Reproduce all of the data word for word.

>>

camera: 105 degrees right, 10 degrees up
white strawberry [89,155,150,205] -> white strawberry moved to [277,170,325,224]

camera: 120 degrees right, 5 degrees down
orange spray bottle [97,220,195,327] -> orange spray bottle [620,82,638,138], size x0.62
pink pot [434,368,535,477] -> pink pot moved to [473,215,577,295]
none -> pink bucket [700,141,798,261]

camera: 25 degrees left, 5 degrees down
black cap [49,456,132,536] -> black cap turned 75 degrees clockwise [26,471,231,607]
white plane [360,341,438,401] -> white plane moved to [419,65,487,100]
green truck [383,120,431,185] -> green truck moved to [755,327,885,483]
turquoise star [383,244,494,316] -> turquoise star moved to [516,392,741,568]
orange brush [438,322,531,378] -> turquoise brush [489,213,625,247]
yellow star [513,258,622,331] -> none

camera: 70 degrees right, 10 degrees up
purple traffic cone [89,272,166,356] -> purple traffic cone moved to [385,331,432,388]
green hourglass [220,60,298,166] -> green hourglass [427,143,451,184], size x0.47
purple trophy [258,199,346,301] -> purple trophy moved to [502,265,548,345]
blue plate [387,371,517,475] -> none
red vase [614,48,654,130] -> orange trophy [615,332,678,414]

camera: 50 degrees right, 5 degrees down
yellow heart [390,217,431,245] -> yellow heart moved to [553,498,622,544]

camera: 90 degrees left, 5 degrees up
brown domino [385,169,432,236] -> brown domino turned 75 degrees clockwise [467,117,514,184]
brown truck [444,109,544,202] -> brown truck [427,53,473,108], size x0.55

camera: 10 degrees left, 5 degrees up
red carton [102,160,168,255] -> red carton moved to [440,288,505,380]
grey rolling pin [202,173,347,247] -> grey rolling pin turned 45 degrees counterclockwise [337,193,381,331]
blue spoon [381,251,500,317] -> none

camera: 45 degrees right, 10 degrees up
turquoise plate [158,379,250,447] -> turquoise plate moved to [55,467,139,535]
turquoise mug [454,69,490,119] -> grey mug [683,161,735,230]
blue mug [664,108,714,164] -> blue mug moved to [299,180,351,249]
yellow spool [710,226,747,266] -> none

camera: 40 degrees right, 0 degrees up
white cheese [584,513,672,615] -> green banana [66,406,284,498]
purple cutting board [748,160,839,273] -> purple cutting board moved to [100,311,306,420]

<<

- Task solution:
camera: 105 degrees right, 10 degrees up
white strawberry [89,155,150,205] -> white strawberry moved to [277,170,325,224]

camera: 120 degrees right, 5 degrees down
orange spray bottle [97,220,195,327] -> orange spray bottle [620,82,638,138], size x0.62
pink pot [434,368,535,477] -> pink pot moved to [473,215,577,295]
none -> pink bucket [700,141,798,261]

camera: 25 degrees left, 5 degrees down
black cap [49,456,132,536] -> black cap turned 75 degrees clockwise [26,471,231,607]
white plane [360,341,438,401] -> white plane moved to [419,65,487,100]
green truck [383,120,431,185] -> green truck moved to [755,327,885,483]
turquoise star [383,244,494,316] -> turquoise star moved to [516,392,741,568]
orange brush [438,322,531,378] -> turquoise brush [489,213,625,247]
yellow star [513,258,622,331] -> none

camera: 70 degrees right, 10 degrees up
purple traffic cone [89,272,166,356] -> purple traffic cone moved to [385,331,432,388]
green hourglass [220,60,298,166] -> green hourglass [427,143,451,184], size x0.47
purple trophy [258,199,346,301] -> purple trophy moved to [502,265,548,345]
blue plate [387,371,517,475] -> none
red vase [614,48,654,130] -> orange trophy [615,332,678,414]

camera: 50 degrees right, 5 degrees down
yellow heart [390,217,431,245] -> yellow heart moved to [553,498,622,544]

camera: 90 degrees left, 5 degrees up
brown domino [385,169,432,236] -> brown domino turned 75 degrees clockwise [467,117,514,184]
brown truck [444,109,544,202] -> brown truck [427,53,473,108], size x0.55

camera: 10 degrees left, 5 degrees up
red carton [102,160,168,255] -> red carton moved to [440,288,505,380]
grey rolling pin [202,173,347,247] -> grey rolling pin turned 45 degrees counterclockwise [337,193,381,331]
blue spoon [381,251,500,317] -> none

camera: 45 degrees right, 10 degrees up
turquoise plate [158,379,250,447] -> turquoise plate moved to [55,467,139,535]
turquoise mug [454,69,490,119] -> grey mug [683,161,735,230]
blue mug [664,108,714,164] -> blue mug moved to [299,180,351,249]
yellow spool [710,226,747,266] -> none

camera: 40 degrees right, 0 degrees up
white cheese [584,513,672,615] -> green banana [66,406,284,498]
purple cutting board [748,160,839,273] -> purple cutting board moved to [100,311,306,420]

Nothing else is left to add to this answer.